(TASK INSTRUCTIONS):
Write out exactly the lines between the line containing "Mask vessel or" and the line containing "Segment every instance of <item>stroma</item>", including both of those lines, and nothing more.

(Data entries)
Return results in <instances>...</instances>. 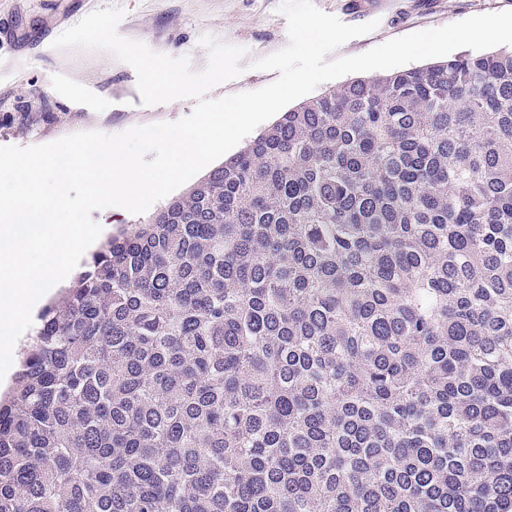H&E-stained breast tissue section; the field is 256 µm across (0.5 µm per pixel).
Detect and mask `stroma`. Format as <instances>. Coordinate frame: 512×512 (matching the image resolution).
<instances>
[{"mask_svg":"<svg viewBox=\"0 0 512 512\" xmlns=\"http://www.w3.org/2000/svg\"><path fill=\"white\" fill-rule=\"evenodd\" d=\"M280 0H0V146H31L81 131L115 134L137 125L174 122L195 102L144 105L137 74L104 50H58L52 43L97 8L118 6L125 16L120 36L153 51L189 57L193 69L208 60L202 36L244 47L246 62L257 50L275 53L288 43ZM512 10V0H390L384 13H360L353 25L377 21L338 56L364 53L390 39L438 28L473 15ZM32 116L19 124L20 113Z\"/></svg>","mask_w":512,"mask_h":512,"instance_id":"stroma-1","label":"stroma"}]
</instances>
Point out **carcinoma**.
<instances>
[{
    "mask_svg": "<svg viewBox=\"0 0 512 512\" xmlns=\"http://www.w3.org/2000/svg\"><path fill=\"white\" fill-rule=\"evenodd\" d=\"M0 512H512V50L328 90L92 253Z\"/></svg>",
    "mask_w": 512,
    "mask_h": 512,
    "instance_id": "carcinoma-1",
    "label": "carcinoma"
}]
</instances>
==
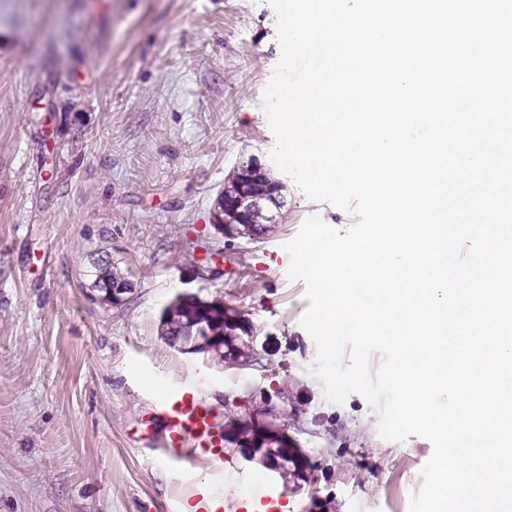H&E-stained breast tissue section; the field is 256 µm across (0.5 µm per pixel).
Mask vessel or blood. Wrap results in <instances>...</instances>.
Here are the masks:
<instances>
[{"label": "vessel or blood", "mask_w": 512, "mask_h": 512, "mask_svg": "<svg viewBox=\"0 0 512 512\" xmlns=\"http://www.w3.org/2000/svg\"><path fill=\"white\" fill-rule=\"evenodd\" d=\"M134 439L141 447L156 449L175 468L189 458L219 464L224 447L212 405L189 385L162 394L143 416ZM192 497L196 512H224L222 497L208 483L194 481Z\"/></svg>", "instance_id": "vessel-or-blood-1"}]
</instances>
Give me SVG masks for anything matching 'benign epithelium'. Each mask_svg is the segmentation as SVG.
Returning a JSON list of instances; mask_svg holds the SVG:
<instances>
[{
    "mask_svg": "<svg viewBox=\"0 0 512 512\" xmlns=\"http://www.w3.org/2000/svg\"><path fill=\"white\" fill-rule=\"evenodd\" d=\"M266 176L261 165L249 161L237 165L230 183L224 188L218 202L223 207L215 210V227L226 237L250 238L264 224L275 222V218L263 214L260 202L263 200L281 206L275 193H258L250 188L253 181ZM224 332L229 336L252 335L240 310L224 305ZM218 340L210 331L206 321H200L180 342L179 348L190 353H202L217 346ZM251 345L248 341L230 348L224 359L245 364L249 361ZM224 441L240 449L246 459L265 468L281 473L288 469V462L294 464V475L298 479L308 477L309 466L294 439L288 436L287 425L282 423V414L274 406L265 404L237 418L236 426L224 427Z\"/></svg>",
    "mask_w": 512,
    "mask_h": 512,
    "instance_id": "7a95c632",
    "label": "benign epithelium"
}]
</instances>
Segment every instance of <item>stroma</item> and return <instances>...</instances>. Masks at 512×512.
...
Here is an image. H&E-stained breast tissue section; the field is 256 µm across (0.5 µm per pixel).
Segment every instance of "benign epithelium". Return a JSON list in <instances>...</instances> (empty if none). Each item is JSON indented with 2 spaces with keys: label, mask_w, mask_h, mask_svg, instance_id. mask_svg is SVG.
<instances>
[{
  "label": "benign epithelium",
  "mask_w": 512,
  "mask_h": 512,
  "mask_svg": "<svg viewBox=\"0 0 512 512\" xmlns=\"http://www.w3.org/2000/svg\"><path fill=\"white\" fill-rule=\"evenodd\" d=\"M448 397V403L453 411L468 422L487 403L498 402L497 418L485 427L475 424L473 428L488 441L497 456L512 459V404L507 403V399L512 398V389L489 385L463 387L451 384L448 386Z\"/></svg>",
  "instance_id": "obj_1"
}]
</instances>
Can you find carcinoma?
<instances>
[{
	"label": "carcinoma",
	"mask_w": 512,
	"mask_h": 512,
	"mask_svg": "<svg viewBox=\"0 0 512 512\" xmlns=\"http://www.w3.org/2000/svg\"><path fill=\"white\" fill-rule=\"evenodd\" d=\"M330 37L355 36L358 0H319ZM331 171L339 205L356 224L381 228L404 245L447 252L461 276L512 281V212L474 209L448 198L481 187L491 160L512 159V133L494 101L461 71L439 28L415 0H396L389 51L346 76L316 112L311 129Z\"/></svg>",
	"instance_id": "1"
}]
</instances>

(OUTPUT FOR THIS EXERCISE):
Mask vessel or blood. Wrap results in <instances>...</instances>.
Here are the masks:
<instances>
[{"label": "vessel or blood", "mask_w": 512, "mask_h": 512, "mask_svg": "<svg viewBox=\"0 0 512 512\" xmlns=\"http://www.w3.org/2000/svg\"><path fill=\"white\" fill-rule=\"evenodd\" d=\"M134 439L141 447L156 449L175 468L189 458L219 464L224 447L212 405L189 385L162 394L143 416ZM192 497L196 512H224L222 497L208 483L194 481Z\"/></svg>", "instance_id": "vessel-or-blood-1"}]
</instances>
Give me SVG masks for anything matching 'benign epithelium'. Each mask_svg is the segmentation as SVG.
Returning a JSON list of instances; mask_svg holds the SVG:
<instances>
[{
    "mask_svg": "<svg viewBox=\"0 0 512 512\" xmlns=\"http://www.w3.org/2000/svg\"><path fill=\"white\" fill-rule=\"evenodd\" d=\"M266 176L261 165L249 161L237 165L230 183L224 188L218 202L223 207L215 210V227L226 237L250 238L264 224L275 222V218L263 214L260 202L263 200L281 206L275 193H258L250 188L253 181ZM224 332L229 336L252 335L240 310L224 305ZM218 340L210 331L206 321H200L180 342L179 348L190 353H202L217 346ZM251 345L248 341L230 348L224 359L245 364L249 361ZM224 441L240 449L246 459L265 468L281 473L288 469V462L294 464V475L298 479L308 477L309 466L294 439L288 436L287 425L282 423V414L274 406L265 404L237 418L236 426L224 427Z\"/></svg>",
    "mask_w": 512,
    "mask_h": 512,
    "instance_id": "7a95c632",
    "label": "benign epithelium"
}]
</instances>
Segment every instance of <item>stroma</item> and return <instances>...</instances>. Masks at 512×512.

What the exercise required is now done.